| THE TASK |
Going line by line through the records below, write out everything starting with the line containing "pink L-shape: (168, 205) -> (143, 187), moved" and going on through the line containing "yellow circle: (56, 596) -> (79, 611), moved", exactly and inclusively. Pictures do not go in.

| RECORDS FOR THE TASK |

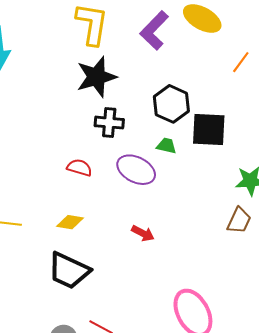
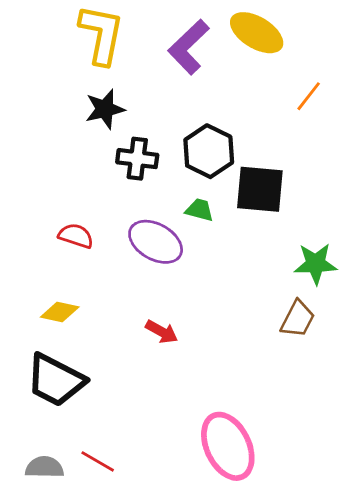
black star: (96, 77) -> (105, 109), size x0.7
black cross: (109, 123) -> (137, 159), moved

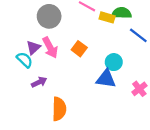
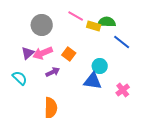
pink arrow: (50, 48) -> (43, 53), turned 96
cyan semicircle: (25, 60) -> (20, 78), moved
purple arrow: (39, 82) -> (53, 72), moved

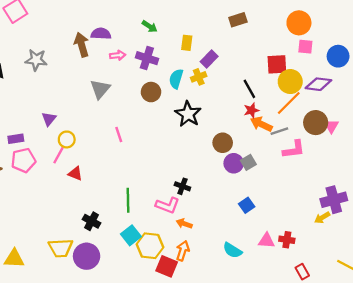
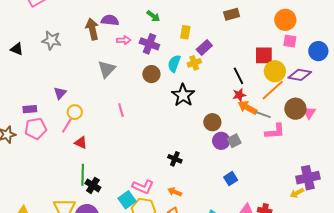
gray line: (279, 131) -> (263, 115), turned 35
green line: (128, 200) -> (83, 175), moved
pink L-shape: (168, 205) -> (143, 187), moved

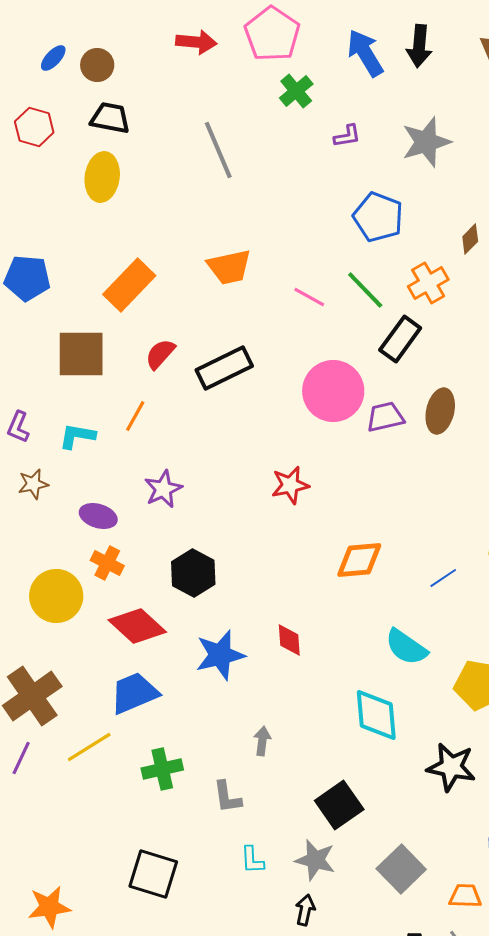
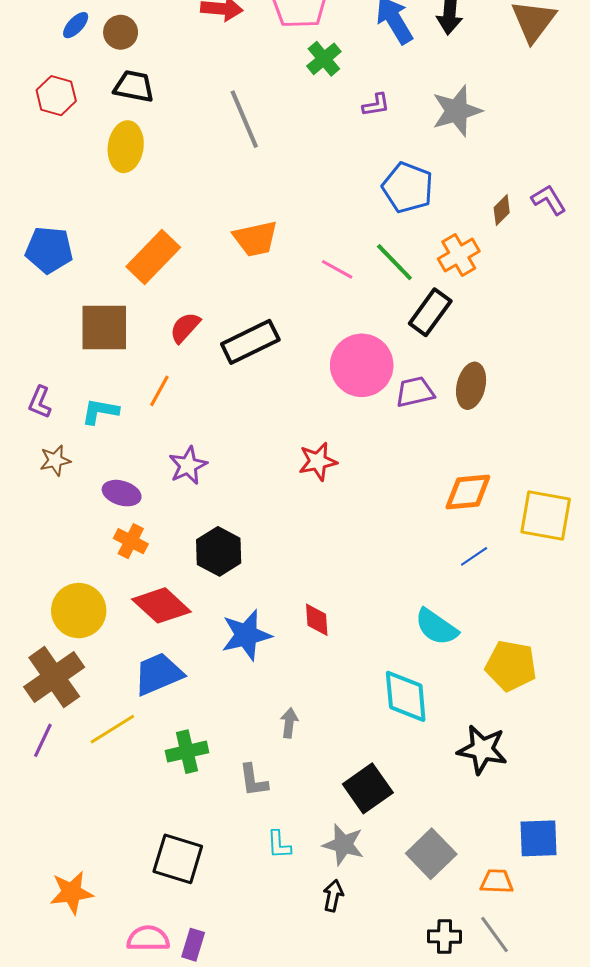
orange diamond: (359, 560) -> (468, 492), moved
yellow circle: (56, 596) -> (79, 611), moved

==

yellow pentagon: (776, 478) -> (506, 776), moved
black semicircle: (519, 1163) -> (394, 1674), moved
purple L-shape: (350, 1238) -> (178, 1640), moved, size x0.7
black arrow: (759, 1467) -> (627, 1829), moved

| RESPONSE TO THIS EXERCISE |
pink L-shape: (168, 205) -> (143, 187), moved

orange diamond: (359, 560) -> (468, 492), moved
yellow circle: (56, 596) -> (79, 611), moved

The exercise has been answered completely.